* _Exercise prompt_: When you reach the line with "RADIO pin SCK: A0 -> D4", transcribe it and each line after it through the last one below, exactly. Pictures stay out.

* _Extracted records_:
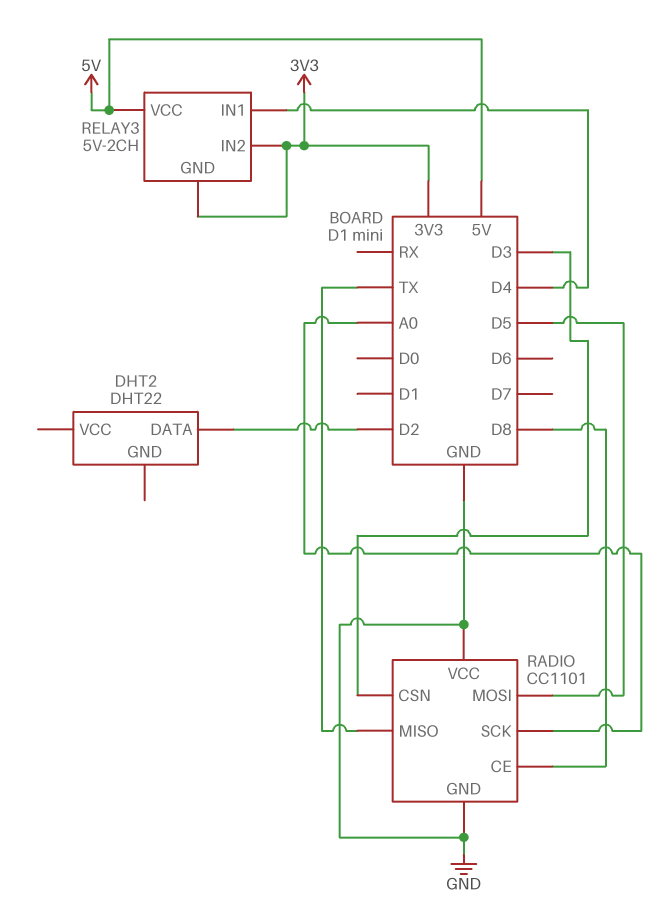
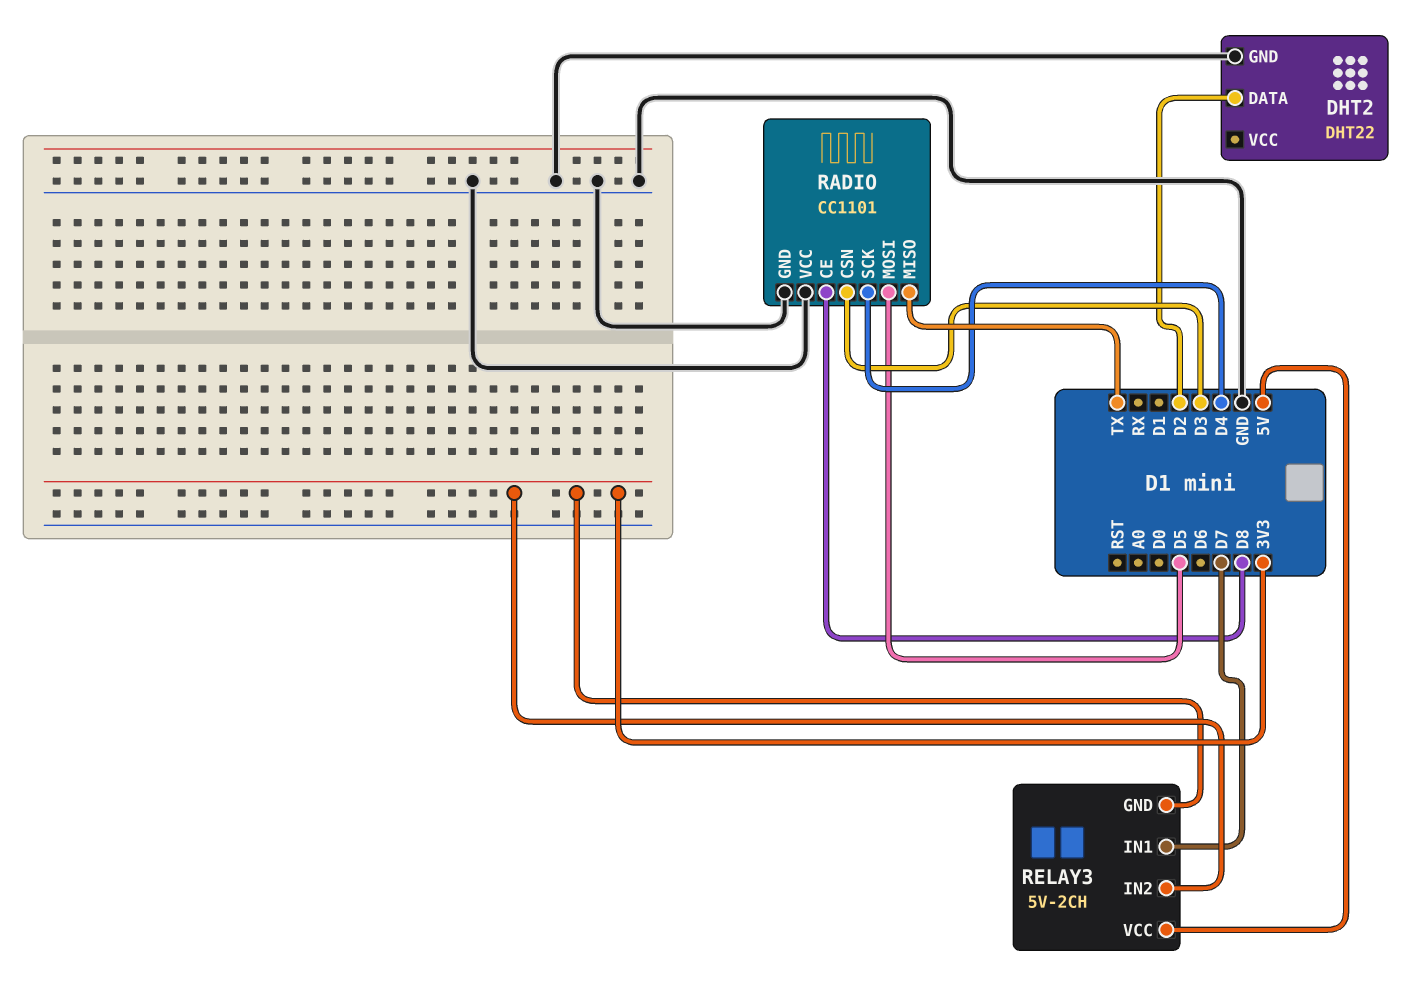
DHT2 pin GND: none -> GND
RADIO pin SCK: A0 -> D4
RELAY3 pin IN1: D4 -> D7

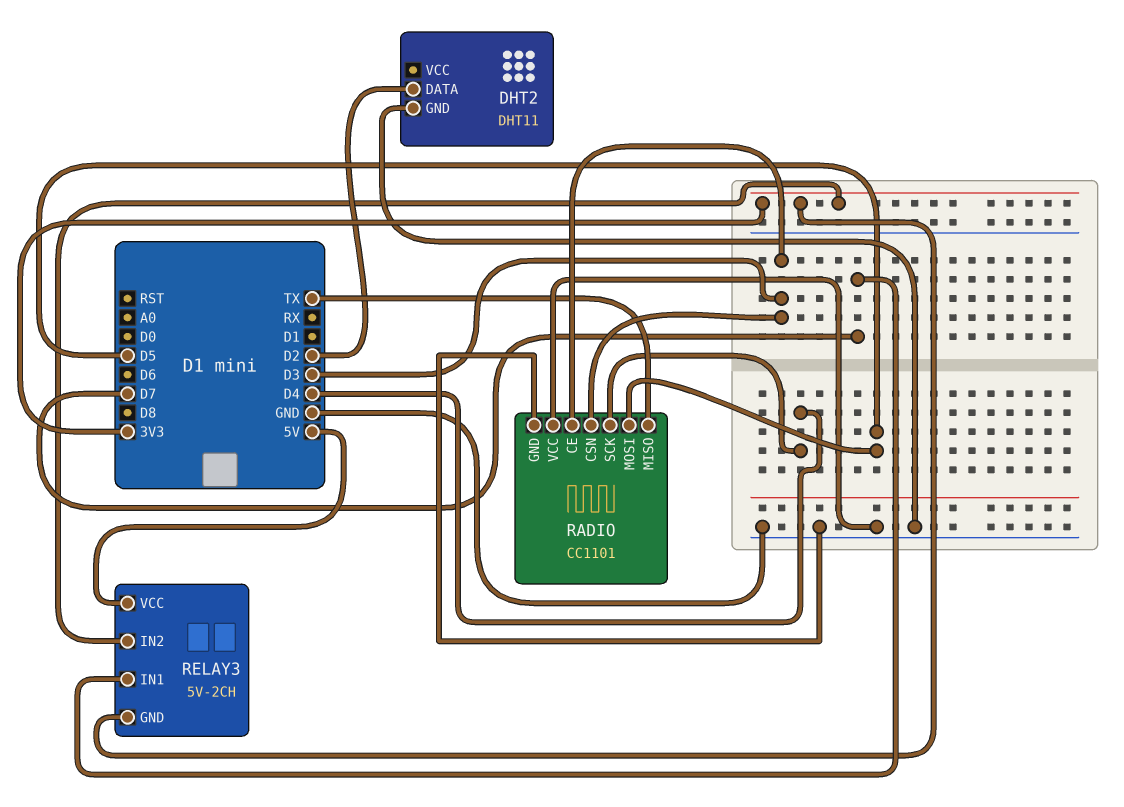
DHT2: DHT22 -> DHT11
RADIO pin CE: D8 -> D3

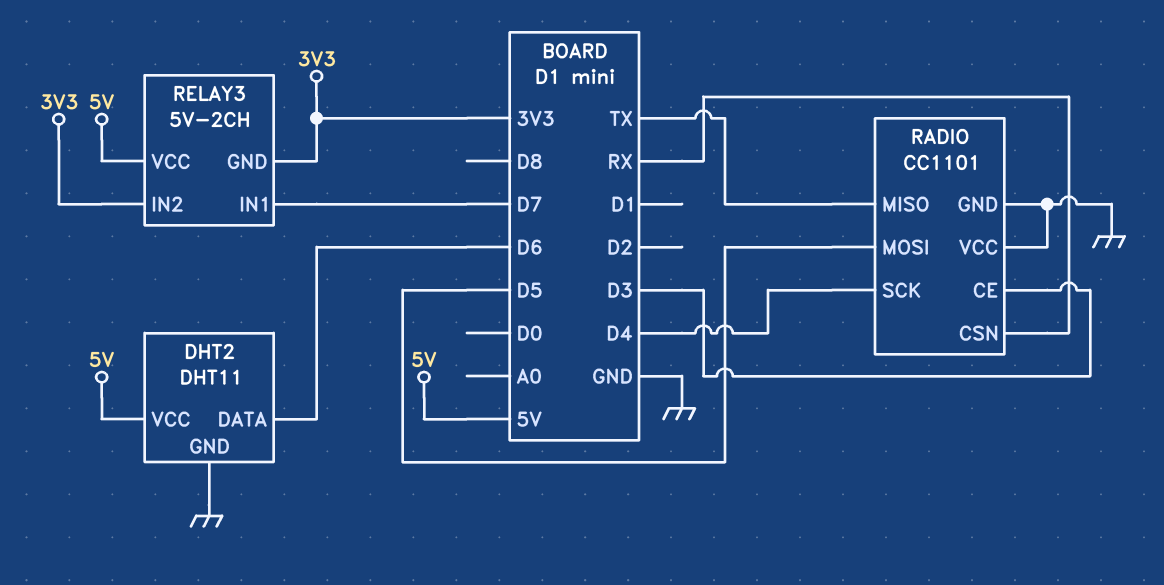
DHT2 pin DATA: D2 -> D6
DHT2 pin VCC: none -> 5V
RADIO pin CSN: D3 -> RX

* _Exercise output_:
RADIO pin SCK: A0 -> D4
RELAY3 pin IN1: D4 -> D7

DHT2: DHT22 -> DHT11
RADIO pin CE: D8 -> D3

DHT2 pin DATA: D2 -> D6
DHT2 pin VCC: none -> 5V
RADIO pin CSN: D3 -> RX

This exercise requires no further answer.